═══ Data below ═══

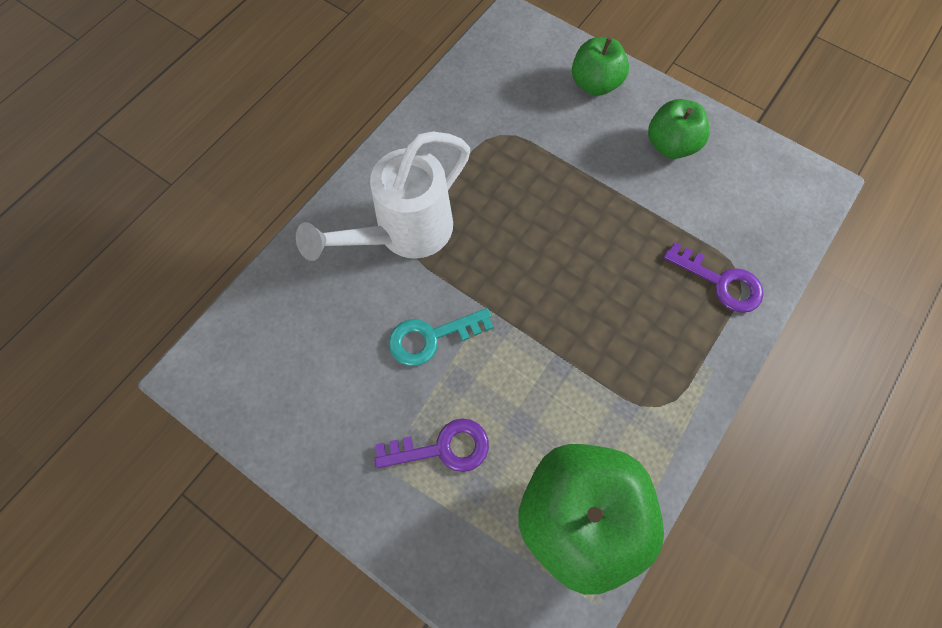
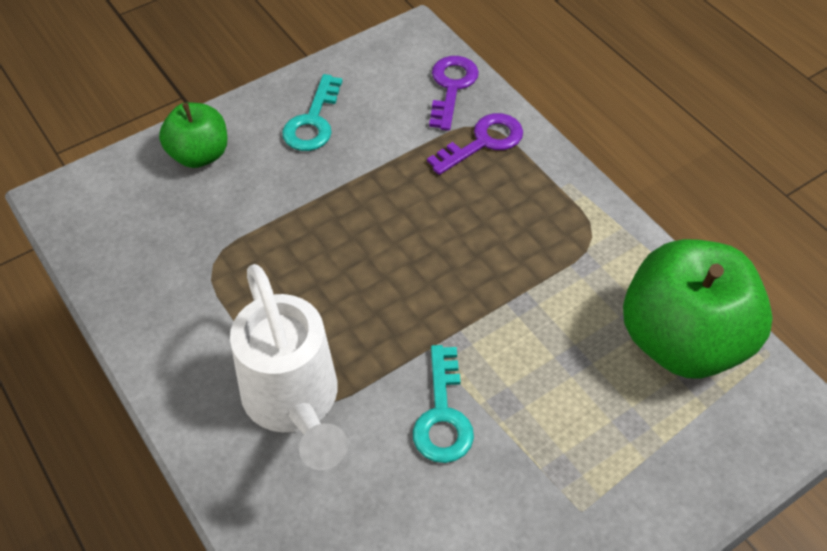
camera: 70 degrees left, 15 degrees down
(442, 448) = (577, 443): purple key -> purple key (451, 87)
(670, 145) = (313, 121): green apple -> turquoise key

═══

• [Exercise]
From the line containing "(442, 448) = (577, 443): purple" to the final line of the data above, transcribe every line exactly and nothing more.

• [Answer area]
(442, 448) = (577, 443): purple key -> purple key (451, 87)
(670, 145) = (313, 121): green apple -> turquoise key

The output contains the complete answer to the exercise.